═════ Task inputs

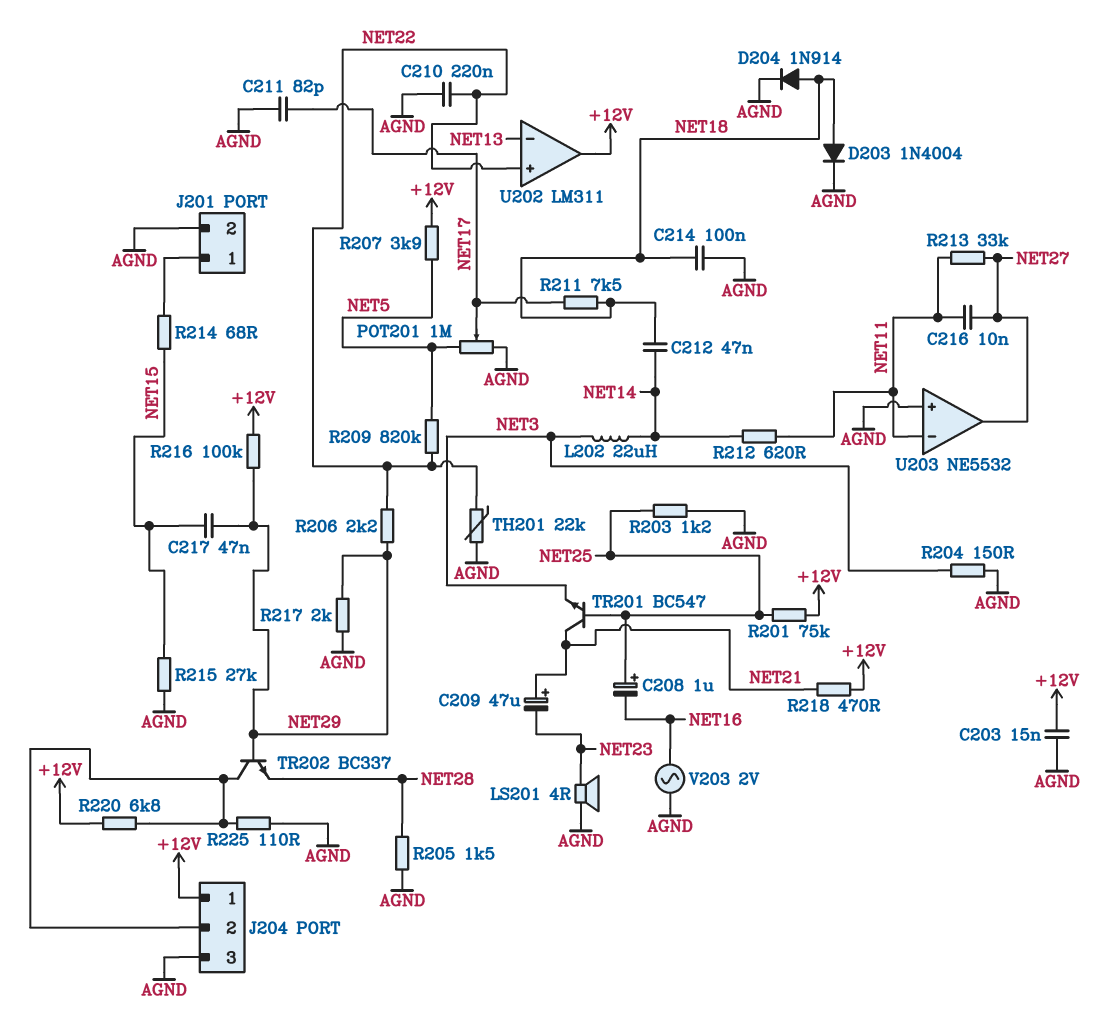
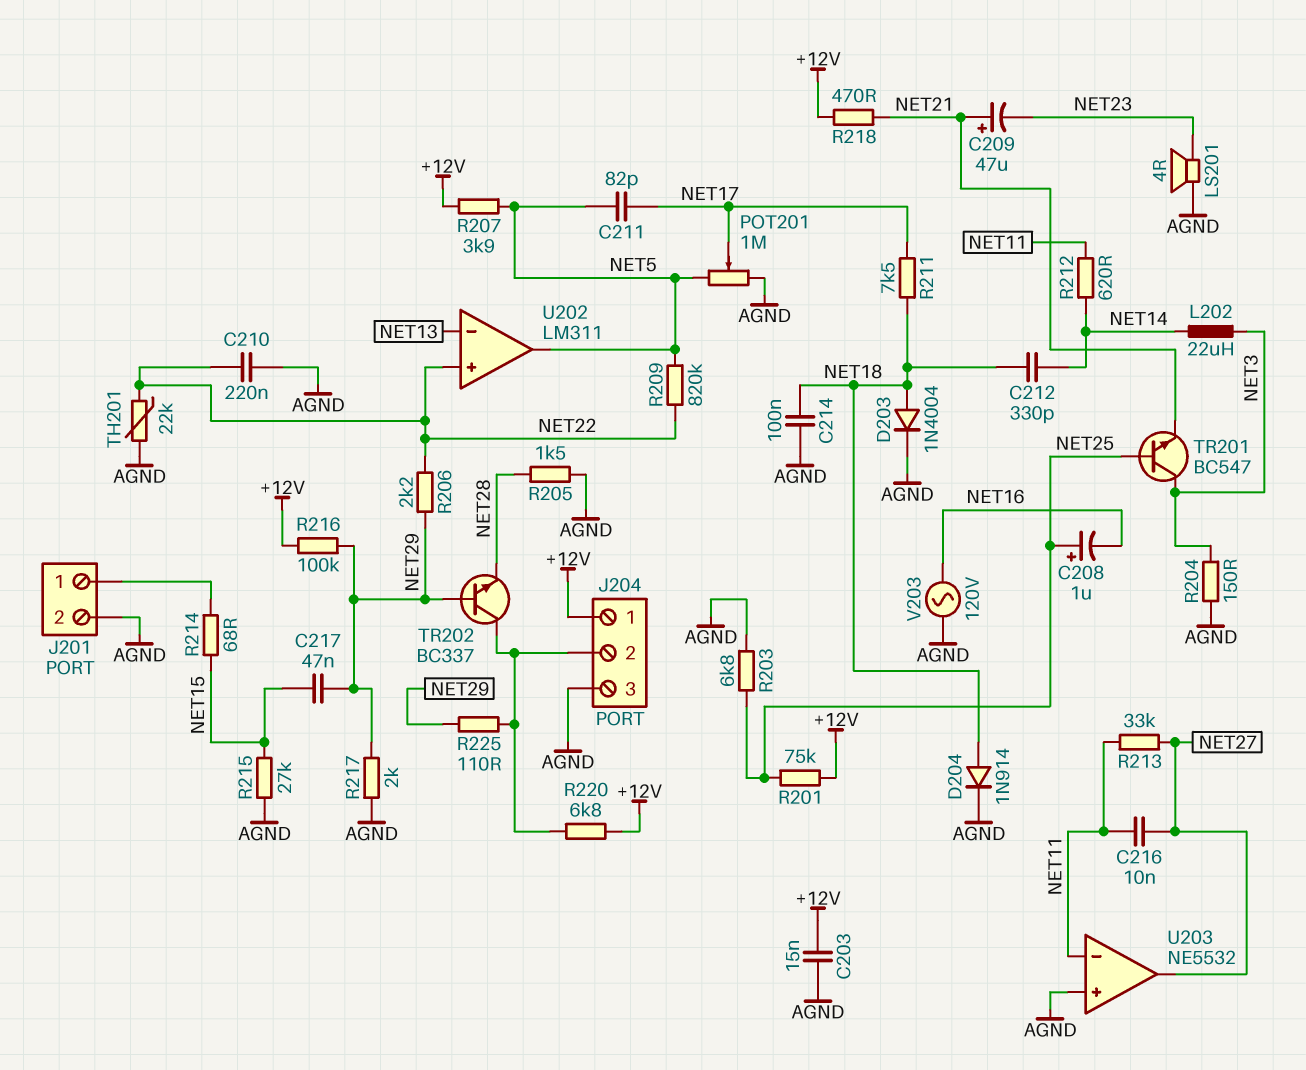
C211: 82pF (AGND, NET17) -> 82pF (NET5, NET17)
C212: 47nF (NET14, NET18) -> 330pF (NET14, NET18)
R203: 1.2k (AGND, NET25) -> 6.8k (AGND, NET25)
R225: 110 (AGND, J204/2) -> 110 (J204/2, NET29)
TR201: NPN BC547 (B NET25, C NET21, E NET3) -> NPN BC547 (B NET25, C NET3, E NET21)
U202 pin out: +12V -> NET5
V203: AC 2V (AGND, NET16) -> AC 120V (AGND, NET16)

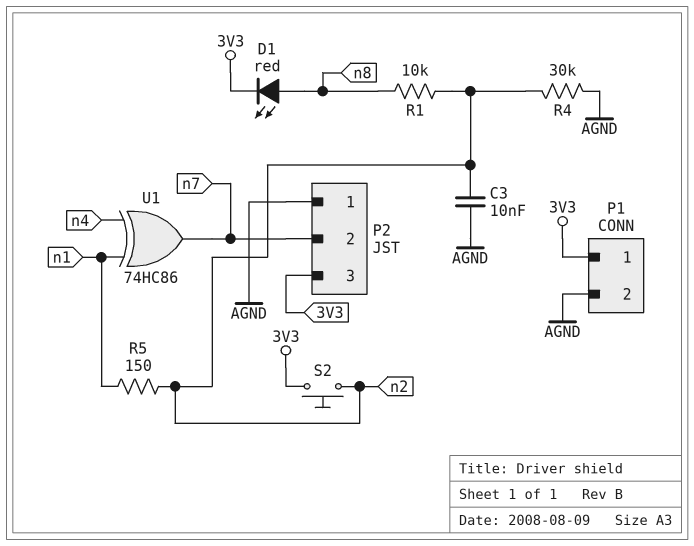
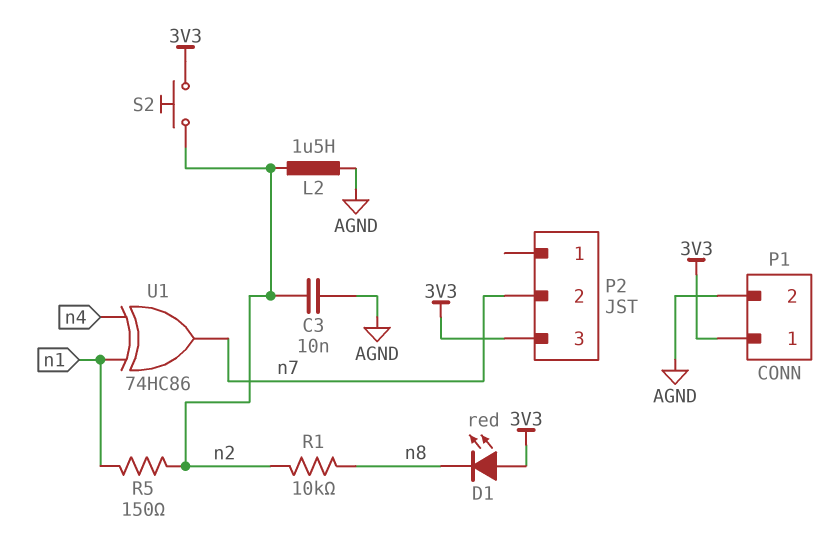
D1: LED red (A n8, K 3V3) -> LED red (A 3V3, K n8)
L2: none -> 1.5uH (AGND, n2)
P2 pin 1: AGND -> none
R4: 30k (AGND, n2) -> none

══════════

How to complete this task: No pictures belong in the copy. Repeat the entries exactly.

Output of the exercise:
C211: 82pF (AGND, NET17) -> 82pF (NET5, NET17)
C212: 47nF (NET14, NET18) -> 330pF (NET14, NET18)
R203: 1.2k (AGND, NET25) -> 6.8k (AGND, NET25)
R225: 110 (AGND, J204/2) -> 110 (J204/2, NET29)
TR201: NPN BC547 (B NET25, C NET21, E NET3) -> NPN BC547 (B NET25, C NET3, E NET21)
U202 pin out: +12V -> NET5
V203: AC 2V (AGND, NET16) -> AC 120V (AGND, NET16)

D1: LED red (A n8, K 3V3) -> LED red (A 3V3, K n8)
L2: none -> 1.5uH (AGND, n2)
P2 pin 1: AGND -> none
R4: 30k (AGND, n2) -> none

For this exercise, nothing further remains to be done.